→ **Your instructions**
Beneath this instruction is a block of data; output from it exactly the lines that run from the one containing "none -> blue tile D12 level 1" through the one containing "none -> brown plate B6 level 1", inclusive.

┌─ Data under study

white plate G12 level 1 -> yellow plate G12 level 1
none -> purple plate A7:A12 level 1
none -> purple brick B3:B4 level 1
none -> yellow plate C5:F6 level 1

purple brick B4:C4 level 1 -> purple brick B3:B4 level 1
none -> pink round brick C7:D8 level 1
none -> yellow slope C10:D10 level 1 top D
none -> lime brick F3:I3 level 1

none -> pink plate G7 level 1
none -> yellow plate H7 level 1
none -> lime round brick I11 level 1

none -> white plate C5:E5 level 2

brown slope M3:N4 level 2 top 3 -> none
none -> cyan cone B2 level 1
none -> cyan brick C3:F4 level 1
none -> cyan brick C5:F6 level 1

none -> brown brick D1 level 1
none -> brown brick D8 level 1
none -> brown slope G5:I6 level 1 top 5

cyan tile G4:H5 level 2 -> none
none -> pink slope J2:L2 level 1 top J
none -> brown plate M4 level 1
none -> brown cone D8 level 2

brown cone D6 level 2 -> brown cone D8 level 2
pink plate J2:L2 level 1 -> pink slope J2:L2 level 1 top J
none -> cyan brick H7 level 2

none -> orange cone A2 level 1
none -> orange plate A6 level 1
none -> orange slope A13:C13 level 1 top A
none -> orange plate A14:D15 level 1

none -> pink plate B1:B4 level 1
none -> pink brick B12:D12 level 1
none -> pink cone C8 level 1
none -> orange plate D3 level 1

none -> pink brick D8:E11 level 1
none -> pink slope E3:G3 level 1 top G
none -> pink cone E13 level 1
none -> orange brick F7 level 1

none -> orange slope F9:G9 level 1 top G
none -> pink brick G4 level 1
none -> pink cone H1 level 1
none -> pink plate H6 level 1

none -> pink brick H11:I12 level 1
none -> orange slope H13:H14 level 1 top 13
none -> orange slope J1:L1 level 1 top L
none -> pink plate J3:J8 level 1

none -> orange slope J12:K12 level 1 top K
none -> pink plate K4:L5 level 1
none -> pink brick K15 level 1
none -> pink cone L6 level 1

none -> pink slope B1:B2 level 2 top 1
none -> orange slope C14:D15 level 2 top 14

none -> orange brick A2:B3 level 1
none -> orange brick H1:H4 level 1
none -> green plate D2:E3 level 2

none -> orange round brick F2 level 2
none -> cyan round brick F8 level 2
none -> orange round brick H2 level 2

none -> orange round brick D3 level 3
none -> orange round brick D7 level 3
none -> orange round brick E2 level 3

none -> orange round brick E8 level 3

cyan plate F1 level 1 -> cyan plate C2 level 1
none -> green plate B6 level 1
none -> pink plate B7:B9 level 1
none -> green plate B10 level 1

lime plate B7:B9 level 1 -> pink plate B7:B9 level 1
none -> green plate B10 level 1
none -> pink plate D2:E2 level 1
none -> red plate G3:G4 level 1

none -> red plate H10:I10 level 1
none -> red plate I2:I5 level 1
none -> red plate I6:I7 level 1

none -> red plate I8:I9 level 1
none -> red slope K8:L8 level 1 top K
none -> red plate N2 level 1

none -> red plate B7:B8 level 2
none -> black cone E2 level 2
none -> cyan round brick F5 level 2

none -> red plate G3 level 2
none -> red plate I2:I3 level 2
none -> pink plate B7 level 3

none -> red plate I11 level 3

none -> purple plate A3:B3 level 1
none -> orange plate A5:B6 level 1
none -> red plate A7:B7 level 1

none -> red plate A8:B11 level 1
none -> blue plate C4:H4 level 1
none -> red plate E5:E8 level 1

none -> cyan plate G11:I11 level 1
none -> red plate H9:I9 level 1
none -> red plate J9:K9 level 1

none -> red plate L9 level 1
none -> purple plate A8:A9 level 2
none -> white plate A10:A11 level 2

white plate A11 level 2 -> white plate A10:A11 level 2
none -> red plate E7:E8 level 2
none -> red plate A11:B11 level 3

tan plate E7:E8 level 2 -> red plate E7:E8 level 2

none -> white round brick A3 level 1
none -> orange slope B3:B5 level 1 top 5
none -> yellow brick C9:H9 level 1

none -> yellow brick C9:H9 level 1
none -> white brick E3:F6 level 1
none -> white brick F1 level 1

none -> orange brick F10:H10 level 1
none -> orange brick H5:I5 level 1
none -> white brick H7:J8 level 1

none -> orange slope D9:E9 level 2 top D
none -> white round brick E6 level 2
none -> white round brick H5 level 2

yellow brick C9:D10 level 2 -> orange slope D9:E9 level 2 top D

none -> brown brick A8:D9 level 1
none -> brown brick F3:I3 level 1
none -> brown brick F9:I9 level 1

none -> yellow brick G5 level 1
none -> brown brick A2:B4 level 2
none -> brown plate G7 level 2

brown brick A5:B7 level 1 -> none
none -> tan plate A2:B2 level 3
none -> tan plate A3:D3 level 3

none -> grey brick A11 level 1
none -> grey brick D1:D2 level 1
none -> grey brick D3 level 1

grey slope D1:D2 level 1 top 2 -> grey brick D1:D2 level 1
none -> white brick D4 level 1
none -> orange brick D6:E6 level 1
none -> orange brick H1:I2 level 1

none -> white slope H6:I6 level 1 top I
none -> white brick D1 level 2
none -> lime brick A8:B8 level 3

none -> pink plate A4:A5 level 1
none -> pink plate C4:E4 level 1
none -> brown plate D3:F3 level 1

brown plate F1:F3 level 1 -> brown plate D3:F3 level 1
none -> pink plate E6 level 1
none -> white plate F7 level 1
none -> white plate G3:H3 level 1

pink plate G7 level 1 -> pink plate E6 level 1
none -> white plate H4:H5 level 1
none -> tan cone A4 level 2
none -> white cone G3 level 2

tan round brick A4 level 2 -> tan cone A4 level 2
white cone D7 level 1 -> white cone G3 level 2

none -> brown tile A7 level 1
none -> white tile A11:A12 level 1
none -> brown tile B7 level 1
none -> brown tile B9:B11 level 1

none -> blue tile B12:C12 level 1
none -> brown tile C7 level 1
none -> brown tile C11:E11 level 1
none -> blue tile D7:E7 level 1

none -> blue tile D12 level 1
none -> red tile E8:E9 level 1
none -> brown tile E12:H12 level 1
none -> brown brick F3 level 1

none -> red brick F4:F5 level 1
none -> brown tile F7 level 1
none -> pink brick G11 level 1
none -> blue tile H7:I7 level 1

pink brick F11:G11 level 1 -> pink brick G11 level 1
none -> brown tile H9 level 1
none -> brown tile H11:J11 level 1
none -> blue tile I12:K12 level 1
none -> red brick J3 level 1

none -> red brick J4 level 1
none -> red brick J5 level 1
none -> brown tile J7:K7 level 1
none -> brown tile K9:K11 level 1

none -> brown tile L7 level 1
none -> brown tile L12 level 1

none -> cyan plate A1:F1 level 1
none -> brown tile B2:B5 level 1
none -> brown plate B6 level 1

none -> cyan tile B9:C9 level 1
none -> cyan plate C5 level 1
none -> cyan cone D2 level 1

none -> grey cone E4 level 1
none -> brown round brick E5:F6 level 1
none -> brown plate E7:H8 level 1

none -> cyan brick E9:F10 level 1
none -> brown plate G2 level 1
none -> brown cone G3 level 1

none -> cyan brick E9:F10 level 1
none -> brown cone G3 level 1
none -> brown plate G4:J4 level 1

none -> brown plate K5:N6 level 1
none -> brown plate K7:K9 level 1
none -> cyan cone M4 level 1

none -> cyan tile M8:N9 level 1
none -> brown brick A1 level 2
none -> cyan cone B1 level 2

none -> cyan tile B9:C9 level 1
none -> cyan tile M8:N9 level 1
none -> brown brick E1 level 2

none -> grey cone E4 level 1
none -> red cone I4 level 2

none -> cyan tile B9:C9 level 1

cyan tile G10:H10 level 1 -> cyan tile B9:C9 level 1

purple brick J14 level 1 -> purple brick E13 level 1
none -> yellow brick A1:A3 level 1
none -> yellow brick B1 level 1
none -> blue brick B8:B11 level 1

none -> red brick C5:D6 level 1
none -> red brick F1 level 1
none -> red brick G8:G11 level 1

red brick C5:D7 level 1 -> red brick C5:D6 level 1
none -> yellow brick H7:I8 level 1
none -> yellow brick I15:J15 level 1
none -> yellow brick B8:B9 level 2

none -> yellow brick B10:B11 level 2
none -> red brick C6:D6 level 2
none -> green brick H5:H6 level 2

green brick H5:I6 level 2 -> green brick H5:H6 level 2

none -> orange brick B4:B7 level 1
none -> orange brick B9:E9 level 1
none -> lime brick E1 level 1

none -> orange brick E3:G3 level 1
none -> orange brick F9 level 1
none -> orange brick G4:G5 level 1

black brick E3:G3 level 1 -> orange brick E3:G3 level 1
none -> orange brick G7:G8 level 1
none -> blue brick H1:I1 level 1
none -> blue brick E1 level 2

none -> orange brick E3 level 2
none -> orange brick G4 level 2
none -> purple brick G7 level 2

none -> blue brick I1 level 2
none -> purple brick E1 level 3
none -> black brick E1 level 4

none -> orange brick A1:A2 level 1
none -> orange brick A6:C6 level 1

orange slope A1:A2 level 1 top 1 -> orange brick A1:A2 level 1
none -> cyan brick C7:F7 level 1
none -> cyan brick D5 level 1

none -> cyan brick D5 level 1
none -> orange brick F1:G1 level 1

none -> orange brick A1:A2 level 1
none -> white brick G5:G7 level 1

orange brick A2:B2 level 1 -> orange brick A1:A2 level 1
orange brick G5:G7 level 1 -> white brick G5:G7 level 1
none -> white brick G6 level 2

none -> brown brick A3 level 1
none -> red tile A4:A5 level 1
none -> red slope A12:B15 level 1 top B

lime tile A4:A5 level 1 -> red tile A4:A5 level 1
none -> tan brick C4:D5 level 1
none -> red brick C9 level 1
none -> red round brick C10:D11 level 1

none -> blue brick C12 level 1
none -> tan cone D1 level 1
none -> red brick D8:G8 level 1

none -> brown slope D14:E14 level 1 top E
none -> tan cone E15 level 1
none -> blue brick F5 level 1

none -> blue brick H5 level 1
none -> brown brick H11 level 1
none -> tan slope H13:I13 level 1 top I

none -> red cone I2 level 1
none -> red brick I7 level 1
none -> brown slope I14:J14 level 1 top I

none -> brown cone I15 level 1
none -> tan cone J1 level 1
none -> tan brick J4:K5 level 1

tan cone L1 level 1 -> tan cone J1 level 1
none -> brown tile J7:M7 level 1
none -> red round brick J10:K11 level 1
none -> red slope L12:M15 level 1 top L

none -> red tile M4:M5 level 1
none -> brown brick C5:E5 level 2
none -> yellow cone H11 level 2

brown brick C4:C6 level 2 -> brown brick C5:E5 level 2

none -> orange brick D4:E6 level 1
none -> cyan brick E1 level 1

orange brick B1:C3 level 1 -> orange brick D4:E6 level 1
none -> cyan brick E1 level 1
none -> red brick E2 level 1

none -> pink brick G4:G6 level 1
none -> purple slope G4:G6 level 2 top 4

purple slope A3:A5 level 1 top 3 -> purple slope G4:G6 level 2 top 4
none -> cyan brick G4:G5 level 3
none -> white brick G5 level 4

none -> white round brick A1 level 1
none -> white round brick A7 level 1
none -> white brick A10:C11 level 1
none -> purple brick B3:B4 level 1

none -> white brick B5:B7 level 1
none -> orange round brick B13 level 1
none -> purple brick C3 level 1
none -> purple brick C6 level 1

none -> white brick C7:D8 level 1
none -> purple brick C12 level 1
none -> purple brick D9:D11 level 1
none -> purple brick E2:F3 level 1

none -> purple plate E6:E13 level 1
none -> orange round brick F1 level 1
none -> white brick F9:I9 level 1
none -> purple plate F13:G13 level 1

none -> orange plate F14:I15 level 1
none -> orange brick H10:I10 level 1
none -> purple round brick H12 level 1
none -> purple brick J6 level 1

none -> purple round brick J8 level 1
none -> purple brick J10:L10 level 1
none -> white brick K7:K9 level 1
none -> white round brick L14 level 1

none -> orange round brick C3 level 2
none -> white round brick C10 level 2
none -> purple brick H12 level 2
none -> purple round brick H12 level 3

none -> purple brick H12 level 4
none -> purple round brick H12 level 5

└─

→ **Task answer**
none -> blue tile D12 level 1
none -> red tile E8:E9 level 1
none -> brown tile E12:H12 level 1
none -> brown brick F3 level 1

none -> red brick F4:F5 level 1
none -> brown tile F7 level 1
none -> pink brick G11 level 1
none -> blue tile H7:I7 level 1

pink brick F11:G11 level 1 -> pink brick G11 level 1
none -> brown tile H9 level 1
none -> brown tile H11:J11 level 1
none -> blue tile I12:K12 level 1
none -> red brick J3 level 1

none -> red brick J4 level 1
none -> red brick J5 level 1
none -> brown tile J7:K7 level 1
none -> brown tile K9:K11 level 1

none -> brown tile L7 level 1
none -> brown tile L12 level 1

none -> cyan plate A1:F1 level 1
none -> brown tile B2:B5 level 1
none -> brown plate B6 level 1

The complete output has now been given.